About this exercise → An exact copy of the entries is required, excluding any pictures.

== Provided records ==

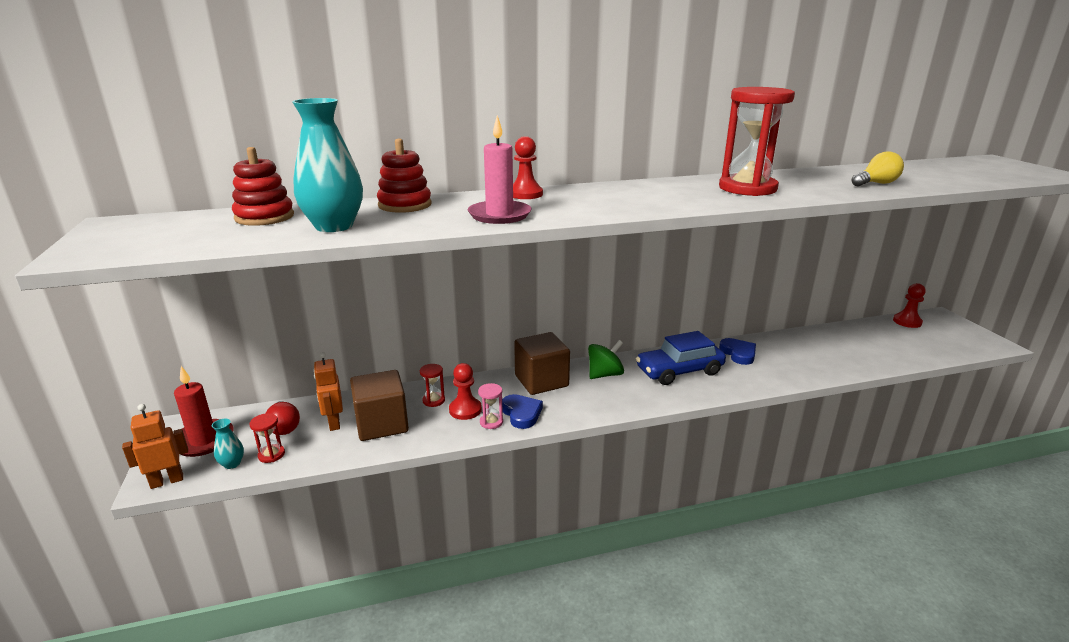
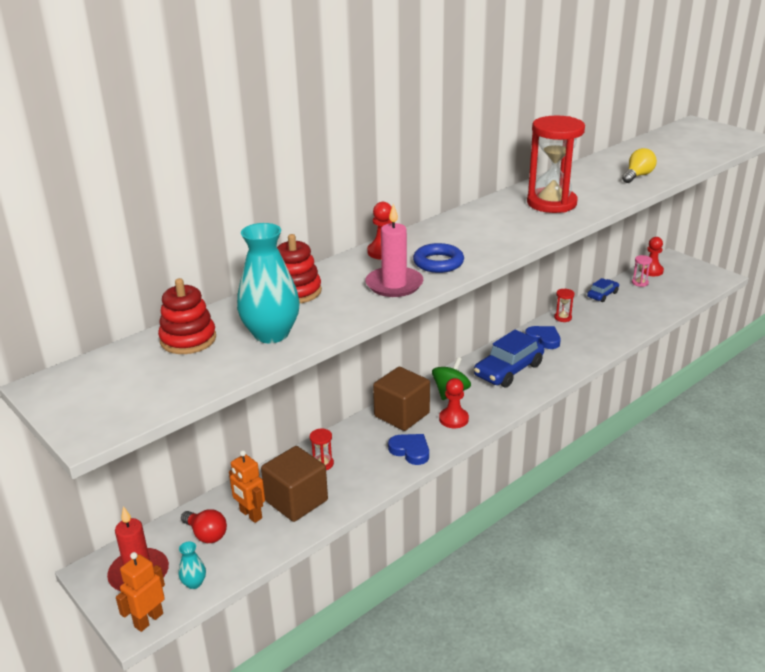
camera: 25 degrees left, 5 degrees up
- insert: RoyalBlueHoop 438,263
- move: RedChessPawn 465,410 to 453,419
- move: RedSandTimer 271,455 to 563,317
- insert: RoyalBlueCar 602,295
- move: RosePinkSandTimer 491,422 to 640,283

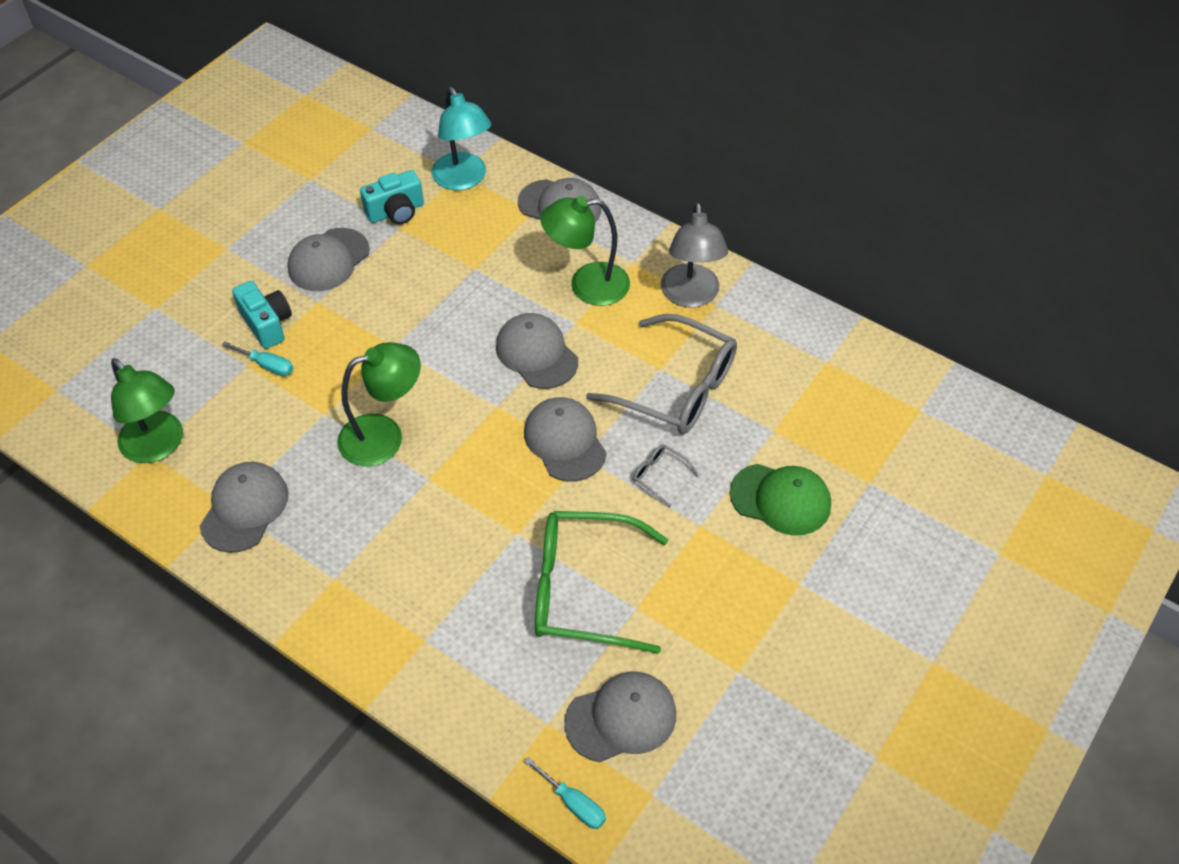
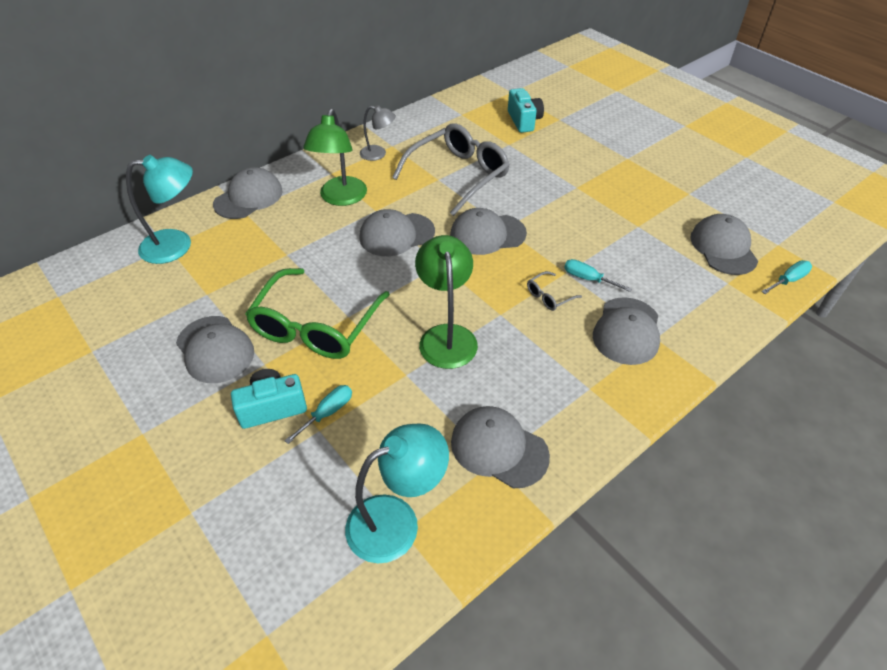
camera: 75 degrees left, 5 degrees down
- move: EmeraldEyeglasses 584,589 to 316,326
- recolor: EmeraldReadingLamp 158,446 to AquaReadingLamp 396,521
- resize: GreyReadingLamp 691,296 = 378,154 x0.60
- move: AquaCompactCamera 396,212 to 524,121
- move: GreyEyeglasses 660,476 to 549,296
- insert: AquaHandScrewdriver 588,279
- insert: GreyCap 627,331
- delete: EmeraldCap 780,499

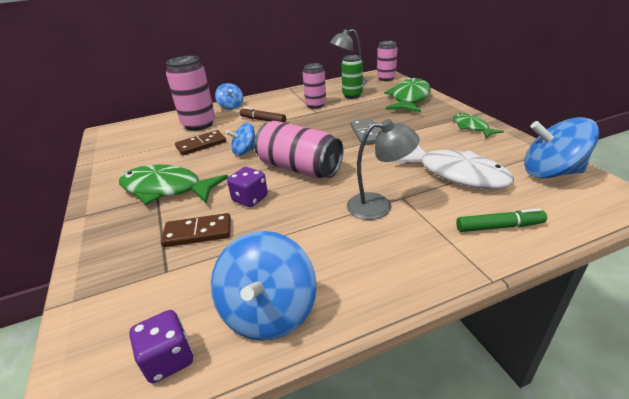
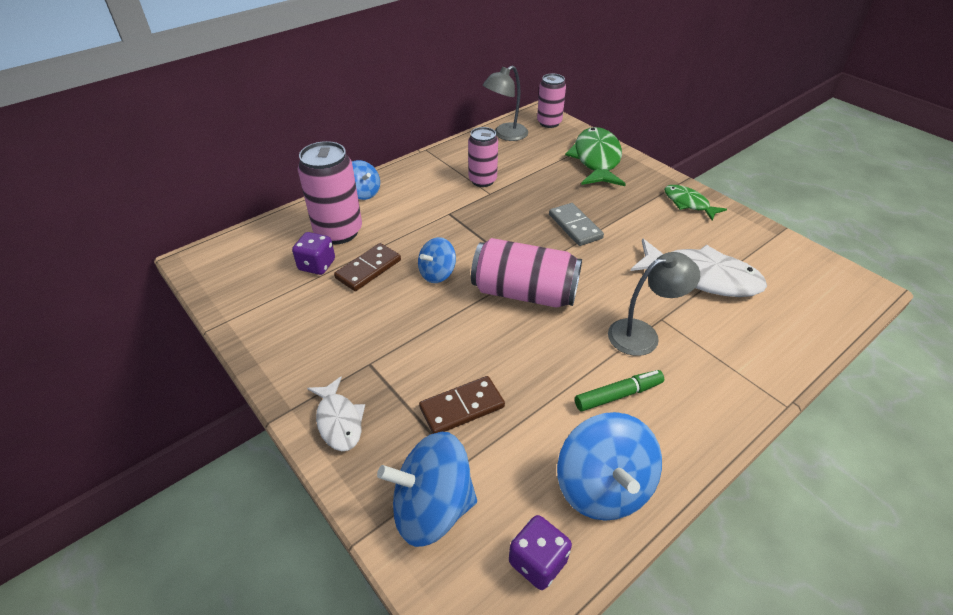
camera: 20 degrees left, 10 degrees up
- move: RoyalPurpleGameDie 250,199 to 317,265
- insert: WhiteFish 339,421
- move: RoyalBlueWhirligig 550,172 to 432,507
- move: EmeraldMarkerPen 499,227 to 618,395
- delete: EmeraldFish 166,189
- delete: RussetMarkerPen 263,120
- delete: EmeraldCan 352,95

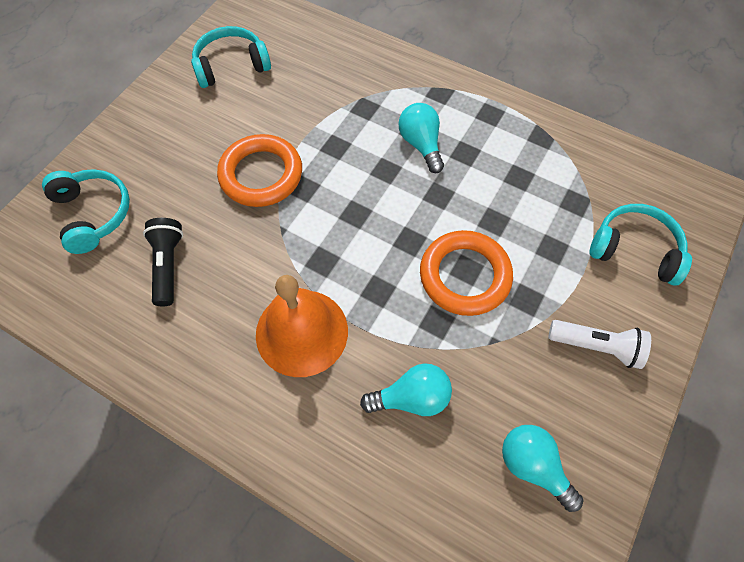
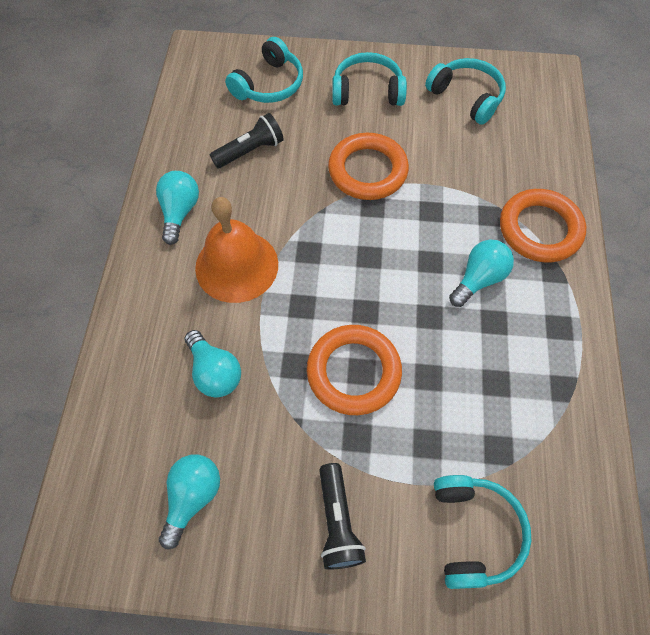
camera: 65 degrees right, 0 degrees up
- insert: AquaLightBulb 180,212
- recolor: WhiteTorch 596,346 to EbonyTorch 337,521
- insert: AquaOverEarHeadphones 367,91
- insert: OrangeColouredHoop 539,229

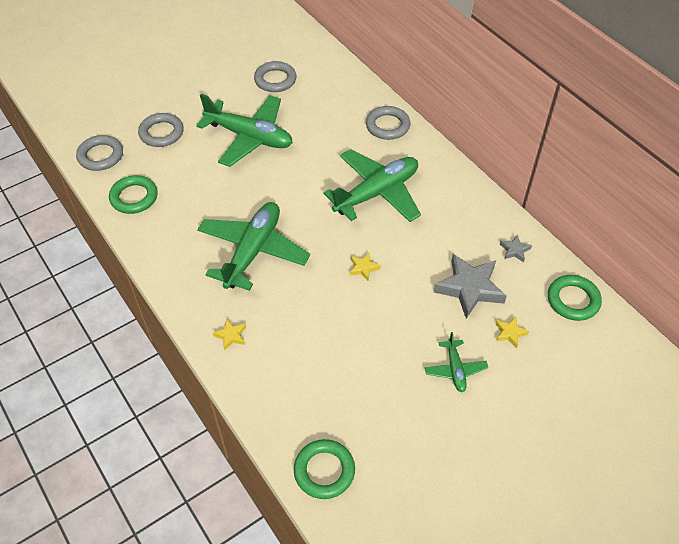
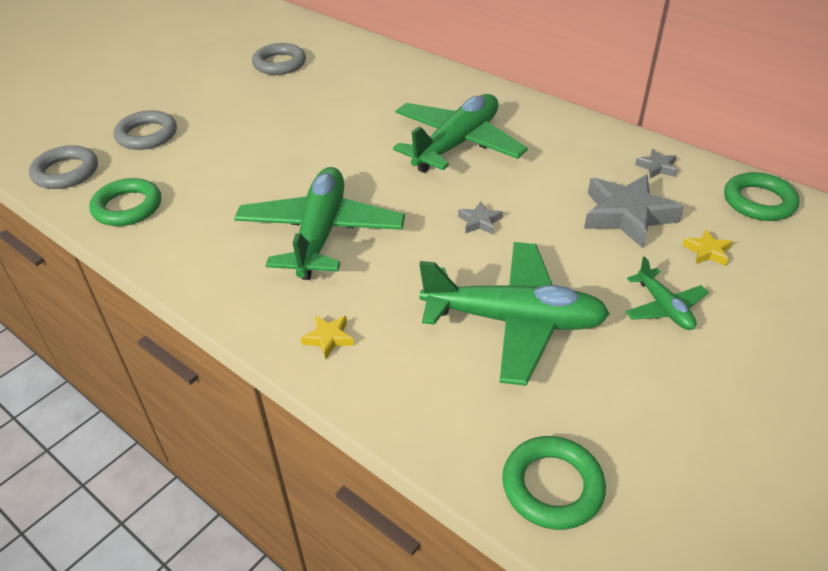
camera: 15 degrees left, 10 degrees down
- move: EmeraldAeroplane 249,137 to 514,321
- recolor: YellowStar 363,268 to GreyStar 479,222
- delete: GreyHoop 387,126

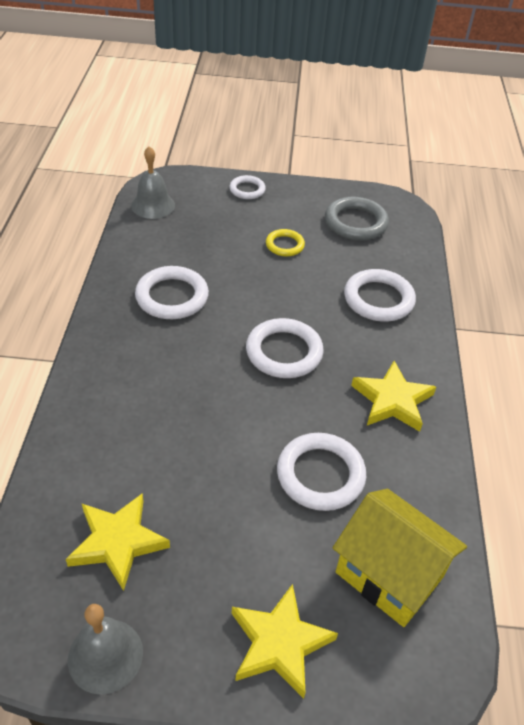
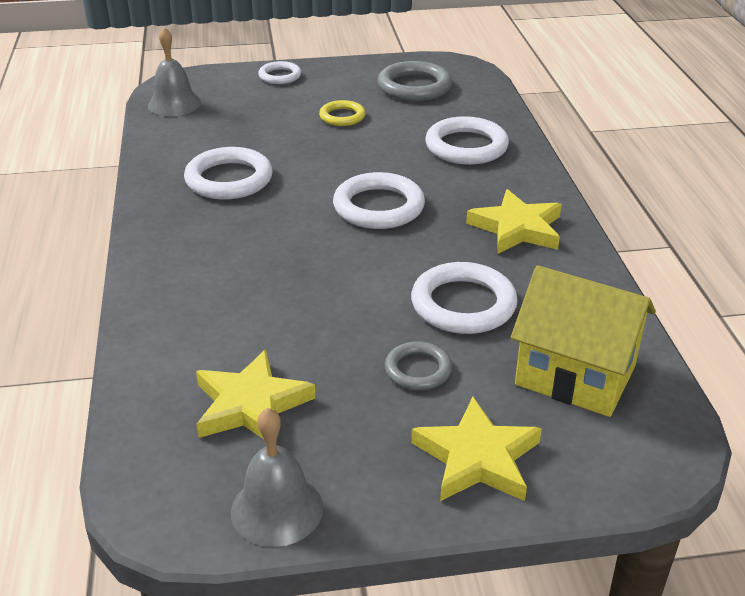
camera: 10 degrees left, 10 degrees down
- insert: GreyHoop 418,370

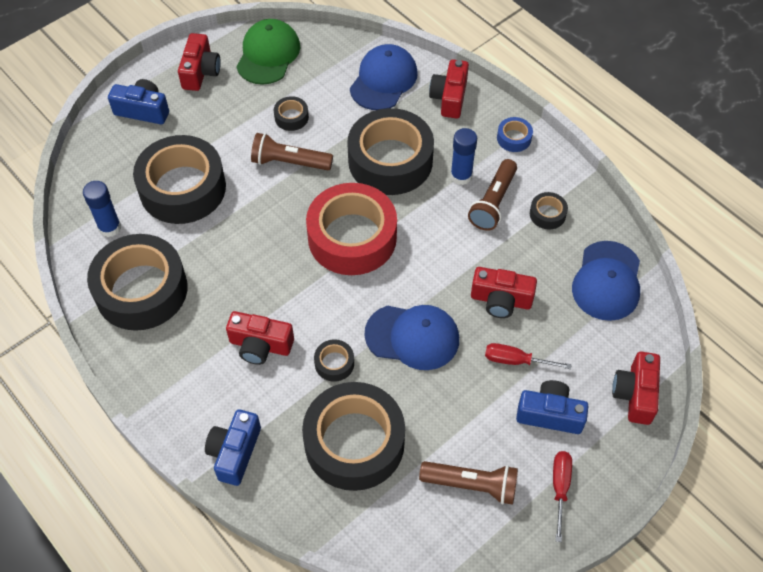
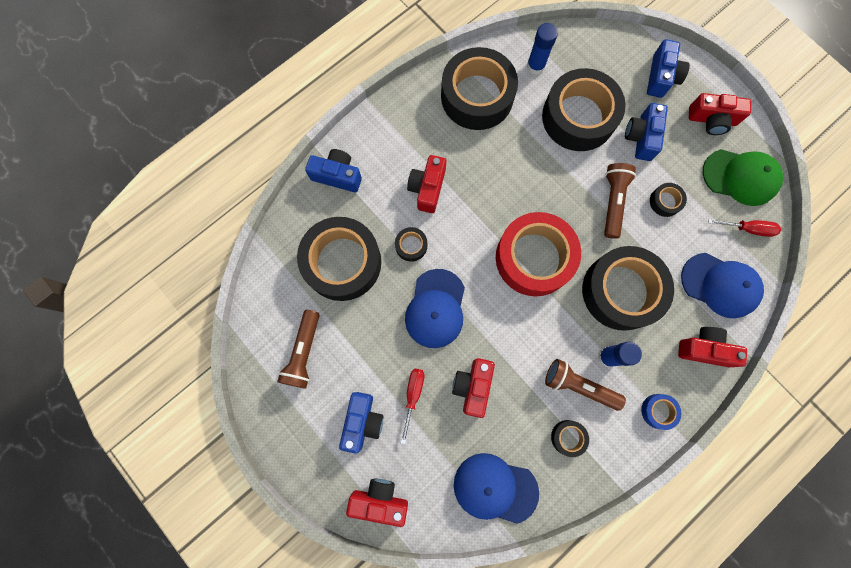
camera: 90 degrees right, 20 degrees up
- insert: RoyalBlueCompactCamera 641,137
- move: RedHandScrewdriver 560,488 to 748,229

===

Response →
camera: 25 degrees left, 5 degrees up
- insert: RoyalBlueHoop 438,263
- move: RedChessPawn 465,410 to 453,419
- move: RedSandTimer 271,455 to 563,317
- insert: RoyalBlueCar 602,295
- move: RosePinkSandTimer 491,422 to 640,283

camera: 75 degrees left, 5 degrees down
- move: EmeraldEyeglasses 584,589 to 316,326
- recolor: EmeraldReadingLamp 158,446 to AquaReadingLamp 396,521
- resize: GreyReadingLamp 691,296 = 378,154 x0.60
- move: AquaCompactCamera 396,212 to 524,121
- move: GreyEyeglasses 660,476 to 549,296
- insert: AquaHandScrewdriver 588,279
- insert: GreyCap 627,331
- delete: EmeraldCap 780,499

camera: 20 degrees left, 10 degrees up
- move: RoyalPurpleGameDie 250,199 to 317,265
- insert: WhiteFish 339,421
- move: RoyalBlueWhirligig 550,172 to 432,507
- move: EmeraldMarkerPen 499,227 to 618,395
- delete: EmeraldFish 166,189
- delete: RussetMarkerPen 263,120
- delete: EmeraldCan 352,95

camera: 65 degrees right, 0 degrees up
- insert: AquaLightBulb 180,212
- recolor: WhiteTorch 596,346 to EbonyTorch 337,521
- insert: AquaOverEarHeadphones 367,91
- insert: OrangeColouredHoop 539,229

camera: 15 degrees left, 10 degrees down
- move: EmeraldAeroplane 249,137 to 514,321
- recolor: YellowStar 363,268 to GreyStar 479,222
- delete: GreyHoop 387,126

camera: 10 degrees left, 10 degrees down
- insert: GreyHoop 418,370

camera: 90 degrees right, 20 degrees up
- insert: RoyalBlueCompactCamera 641,137
- move: RedHandScrewdriver 560,488 to 748,229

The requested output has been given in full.